Transcribe the lines of the records starting with the one that has "(168, 272) = (246, 187): brown" in it and ending with the last, and transcribe nothing else.

Segment Open

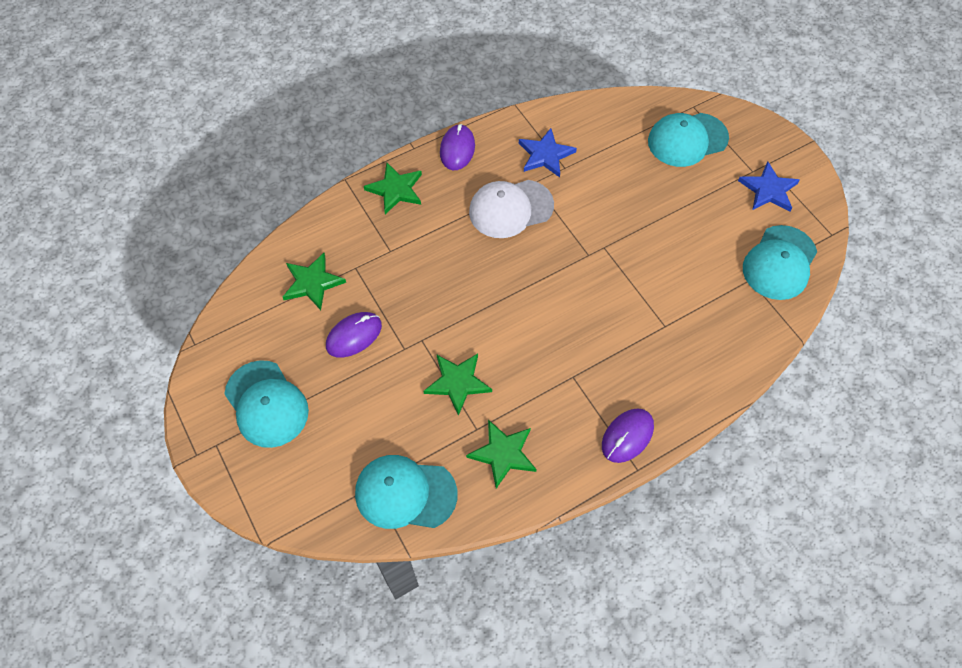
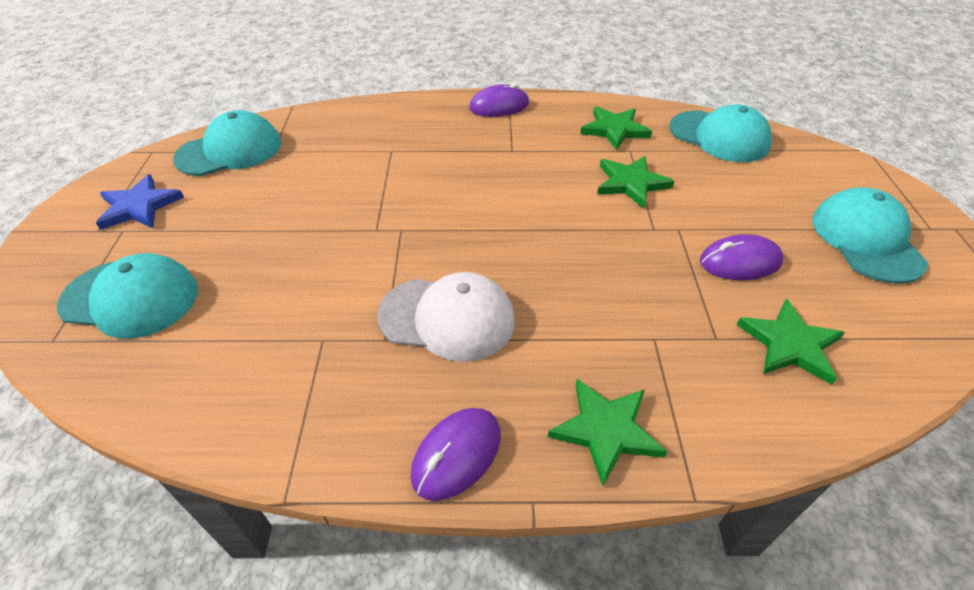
camera: 150 degrees left, 15 degrees down
(545, 155) = (329, 371): blue star -> none

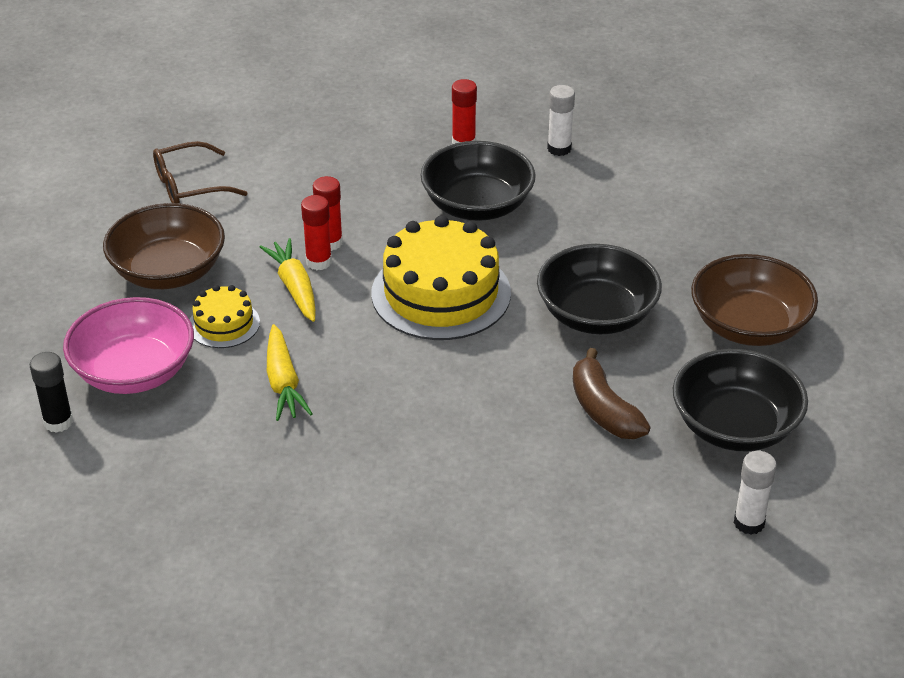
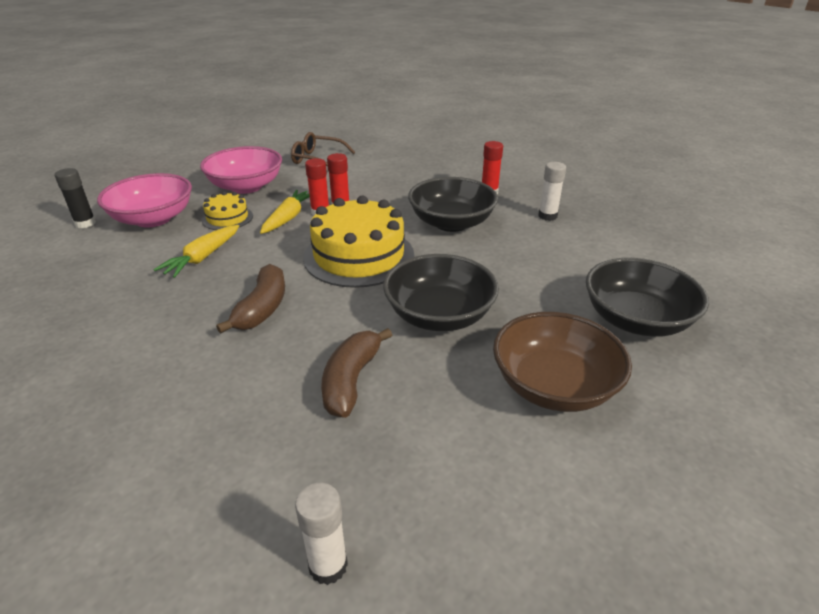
camera: 40 degrees right, 5 degrees down
(168, 272) = (246, 187): brown bowl -> pink bowl
(435, 396) = (262, 308): none -> brown banana
(734, 426) = (435, 461): black bowl -> black bowl (636, 320)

Segment Closed

TASK RESPONSE:
(168, 272) = (246, 187): brown bowl -> pink bowl
(435, 396) = (262, 308): none -> brown banana
(734, 426) = (435, 461): black bowl -> black bowl (636, 320)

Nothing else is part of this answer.